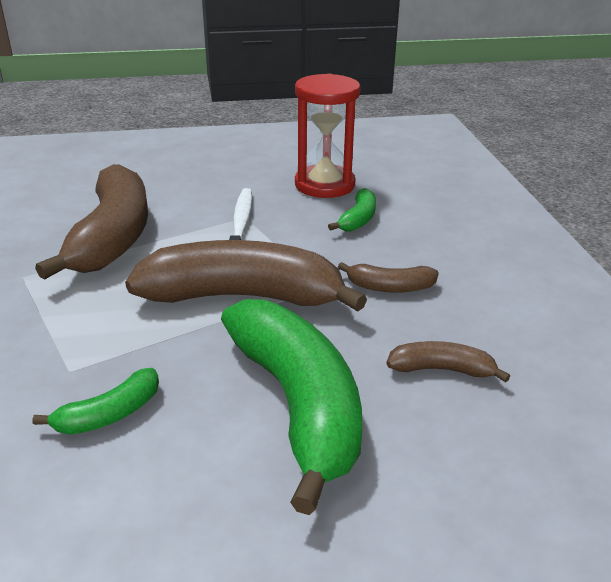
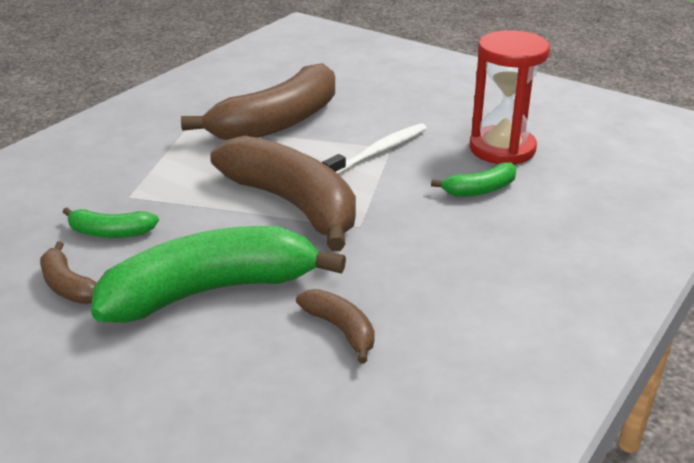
camera: 45 degrees right, 0 degrees up
green banana [221,299,362,515] -> green banana turned 135 degrees counterclockwise [91,226,346,323]
brown banana [338,262,439,292] -> brown banana moved to [40,241,97,304]

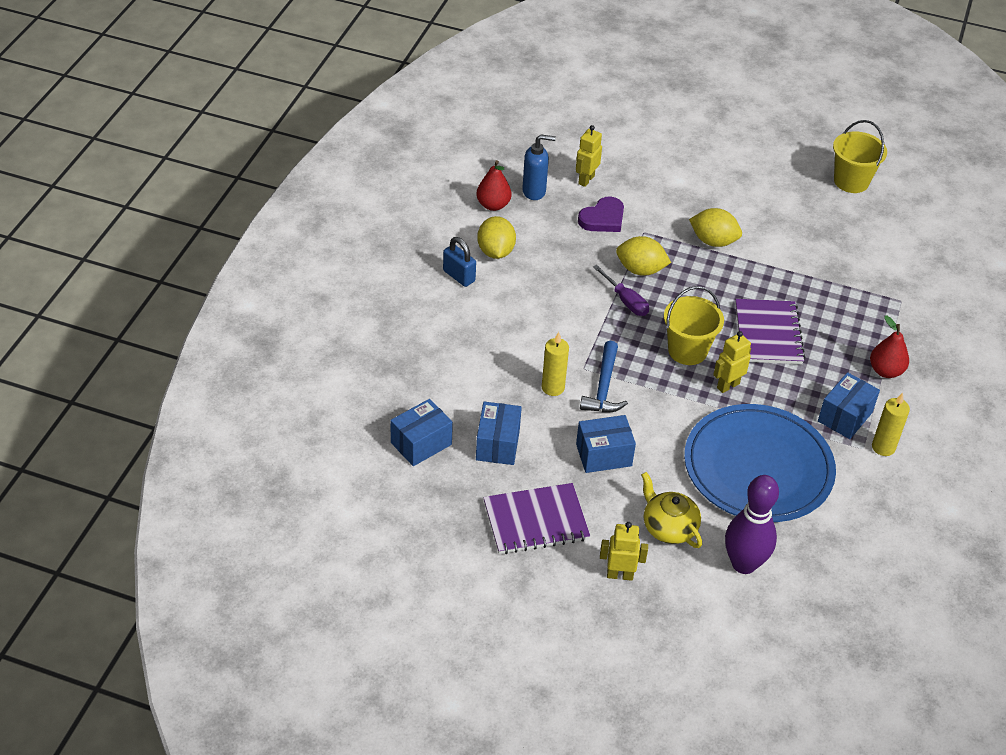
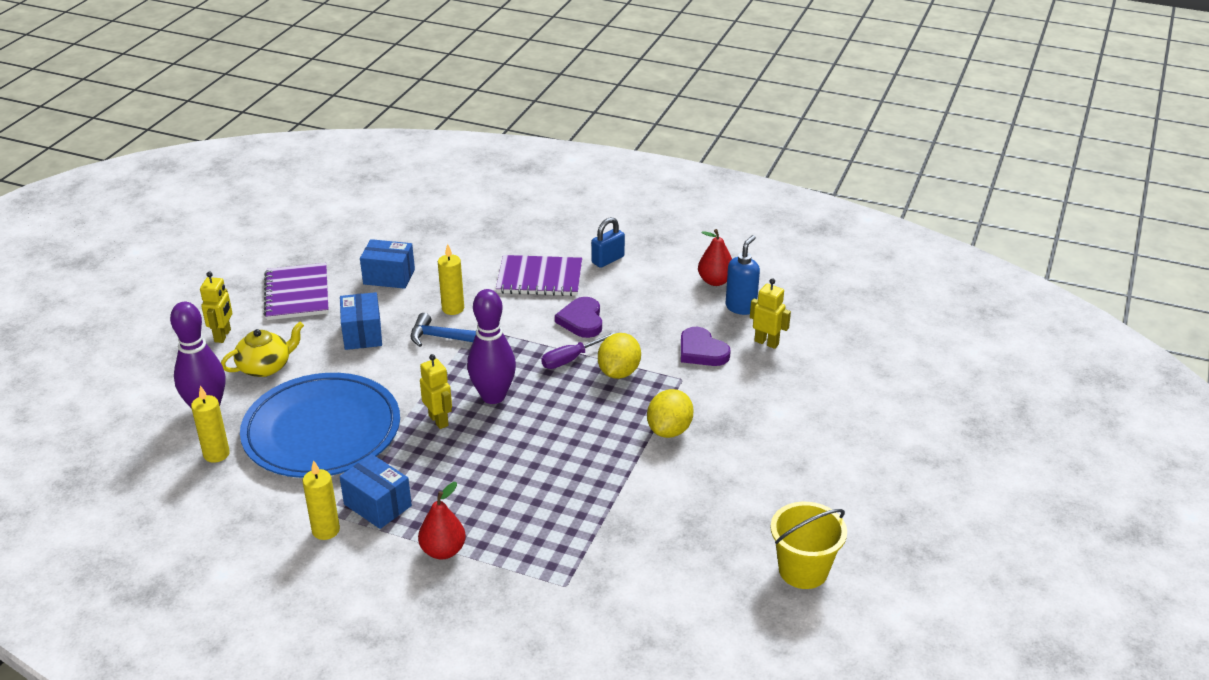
camera: 95 degrees right, 10 degrees down
blue box [390,399,453,466] -> none
yellow lemon [477,216,516,259] -> none
blue soap dispenser [522,134,556,200] -> blue soap dispenser turned 150 degrees counterclockwise [725,235,760,315]
yellow bucket [664,286,724,365] -> purple bowling pin [467,289,516,404]
purple notebook [735,299,805,364] -> purple notebook moved to [496,255,582,296]
none -> yellow candle [191,385,230,463]
none -> purple heart [555,297,602,338]

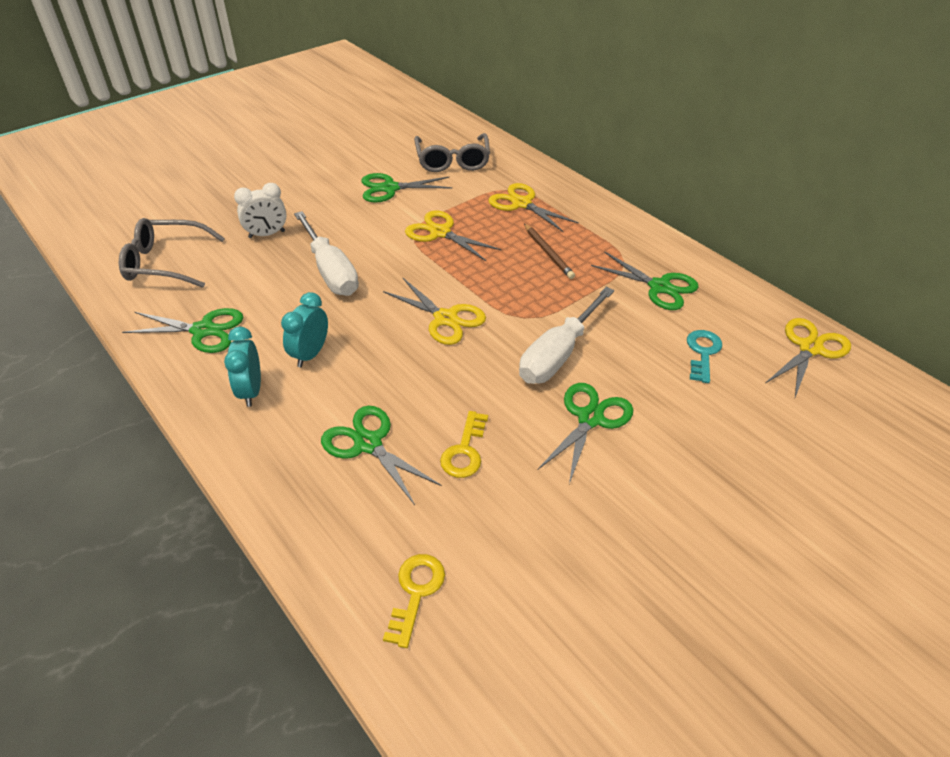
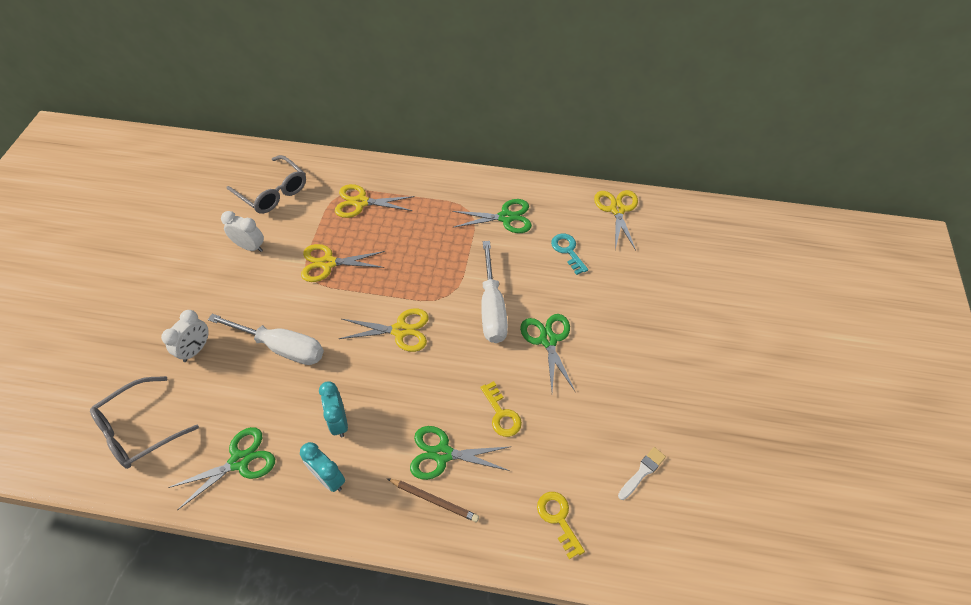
camera: 40 degrees left, 10 degrees up
green scissors [362,173,453,203] -> white clock [221,211,264,252]
brown pencil [524,224,575,279] -> brown pencil moved to [387,478,479,522]
none -> white brush [618,447,666,500]

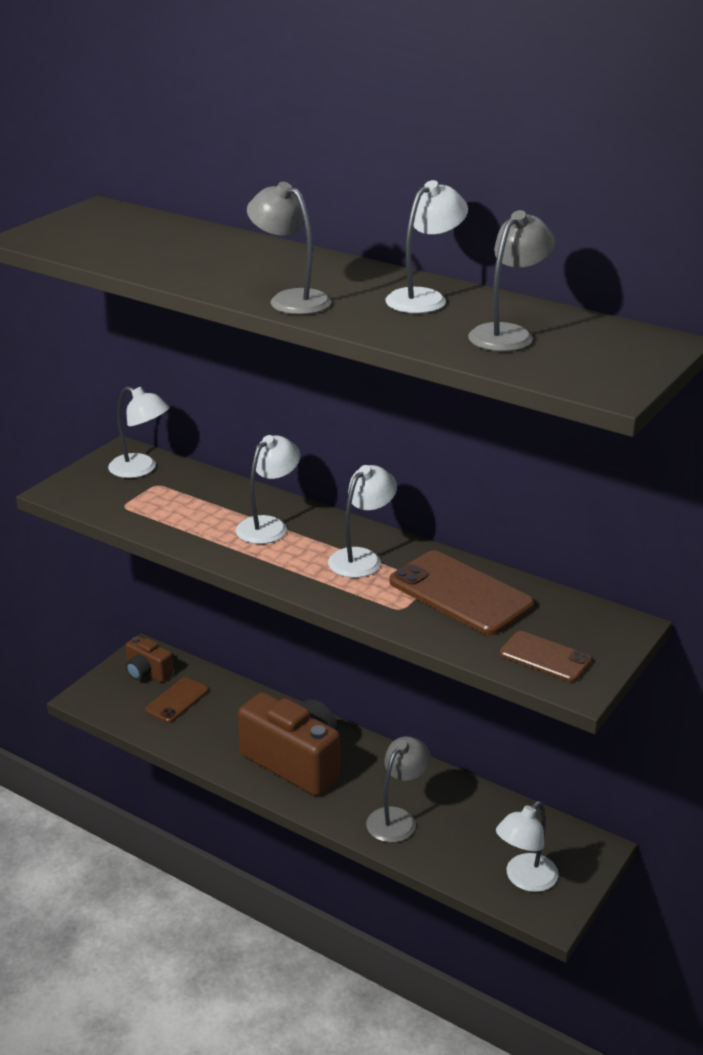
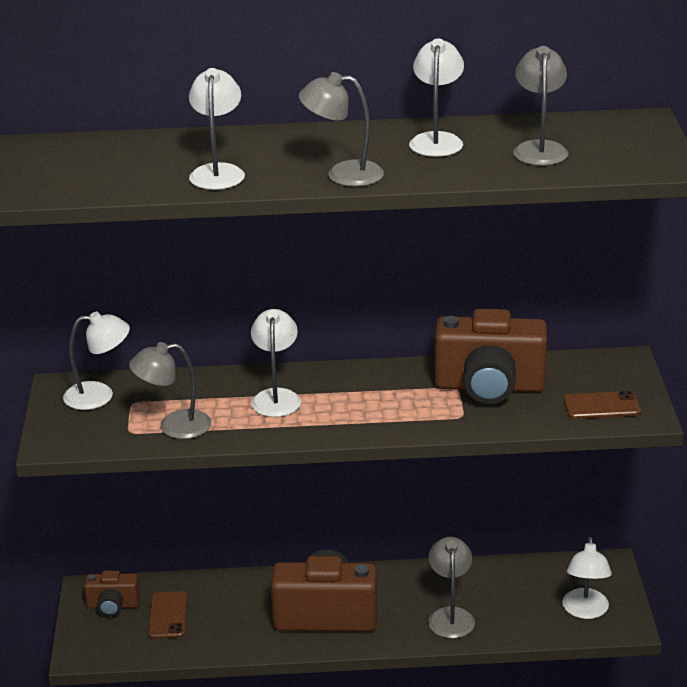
camera: 35 degrees left, 0 degrees up
white lamp [328,465,397,578] -> white lamp moved to [189,68,245,190]
brown phone [389,551,534,635] -> brown camera [435,309,547,404]
none -> grey lamp [129,342,211,439]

--

Exercise aim
Check each line above for "left" and please state only how many have it.

Exercise solution
2